Extracted records:
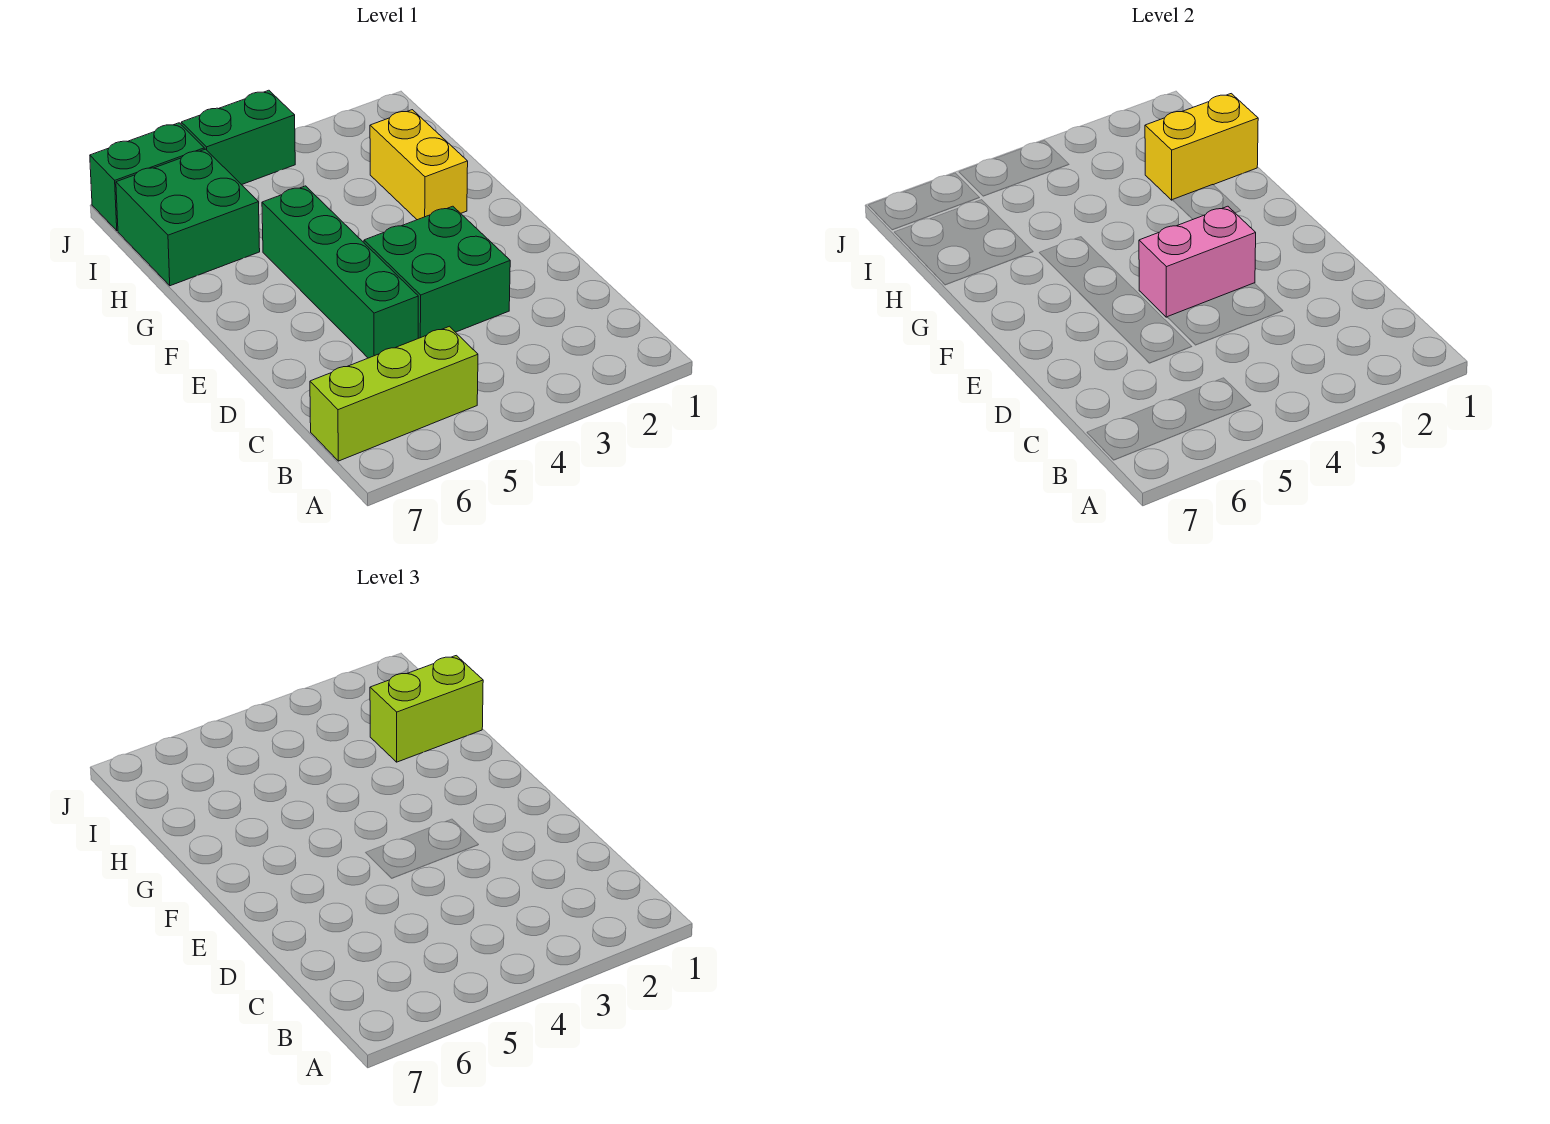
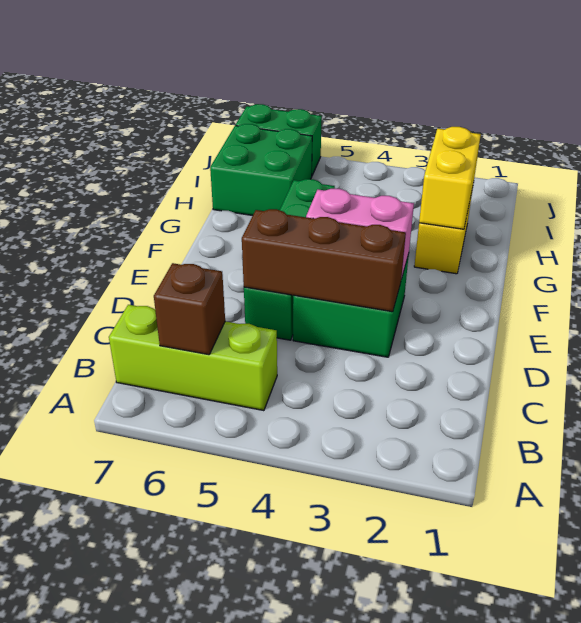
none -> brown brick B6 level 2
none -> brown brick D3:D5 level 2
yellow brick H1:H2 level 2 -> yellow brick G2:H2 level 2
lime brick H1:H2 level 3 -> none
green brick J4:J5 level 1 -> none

## What is needed
Since only lines holding the word "brown" matter, count them in the data above and report the number alone.

## Solution for this problem
2